▸ WORK ORDER:
Your copy should contain exactly the lines from the start of the listing through the line that holds "none -> brown brick H4 level 3", and no pictures.

▸ AVAILABLE DATA:
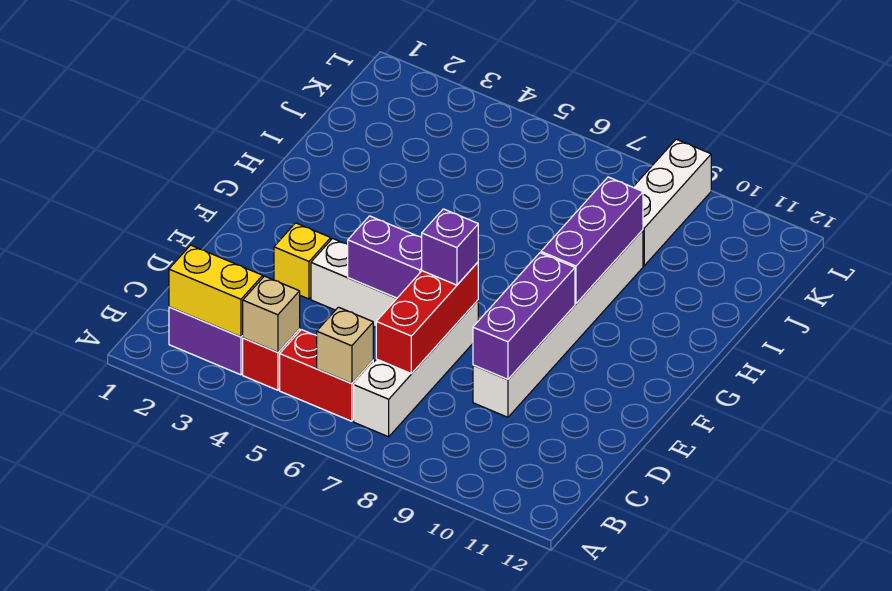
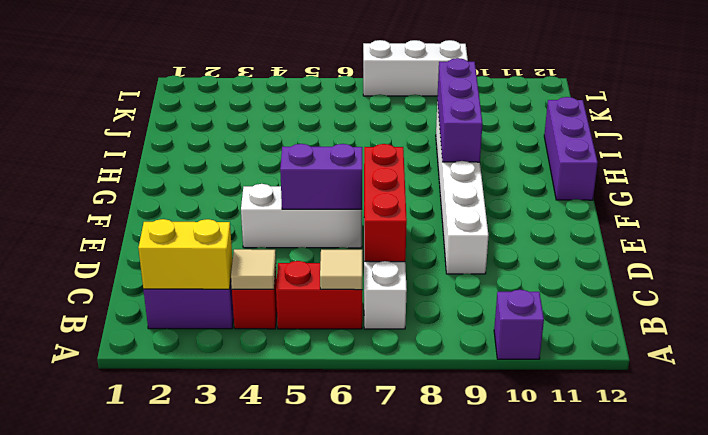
tan brick B4 level 2 -> tan tile B4 level 2
tan brick B6 level 2 -> tan tile B6 level 2
purple brick D9:F9 level 2 -> purple brick G12:I12 level 1
yellow brick E3 level 1 -> none
purple brick E7 level 3 -> purple brick A10 level 1
white brick J9:L9 level 1 -> white brick L7:L9 level 1

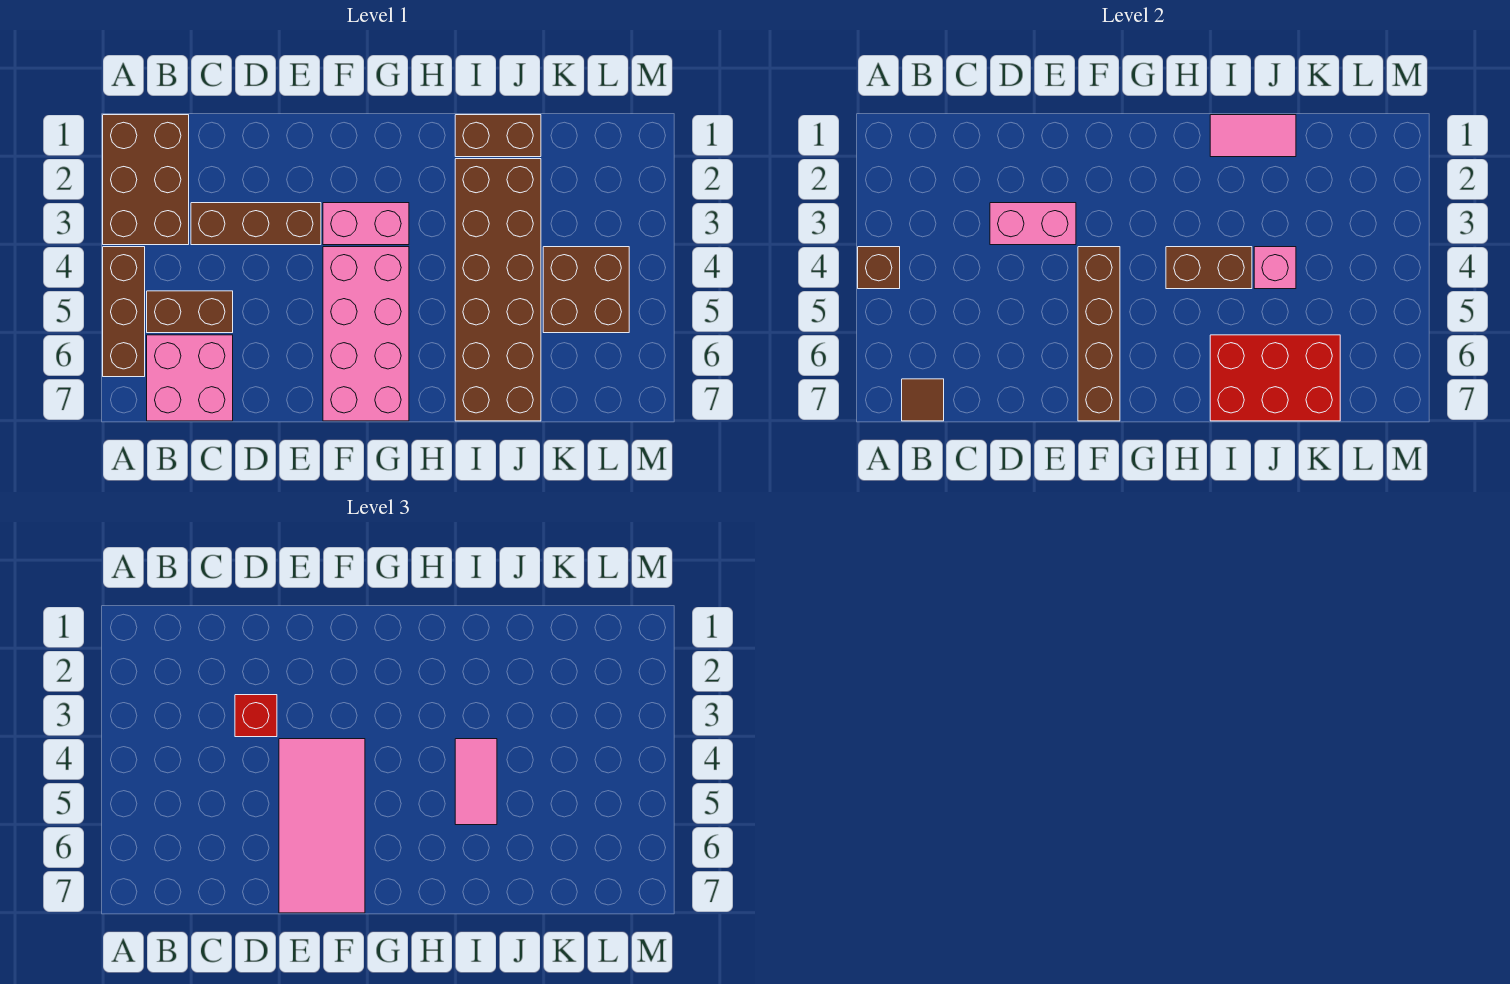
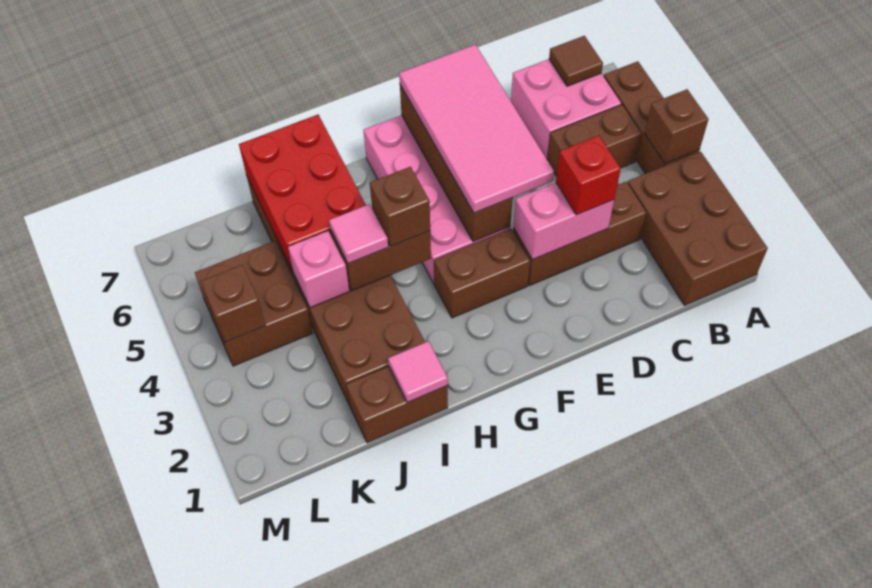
pink brick F3:G3 level 1 -> brown brick F3:G3 level 1
none -> brown brick H4 level 3
pink tile I1:J1 level 2 -> pink tile I1 level 2
pink tile I4:I5 level 3 -> pink tile I4 level 3
red brick I6:K7 level 2 -> red brick I5:J7 level 2
none -> brown brick L4 level 2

▸ THE ANSWER:
tan brick B4 level 2 -> tan tile B4 level 2
tan brick B6 level 2 -> tan tile B6 level 2
purple brick D9:F9 level 2 -> purple brick G12:I12 level 1
yellow brick E3 level 1 -> none
purple brick E7 level 3 -> purple brick A10 level 1
white brick J9:L9 level 1 -> white brick L7:L9 level 1

pink brick F3:G3 level 1 -> brown brick F3:G3 level 1
none -> brown brick H4 level 3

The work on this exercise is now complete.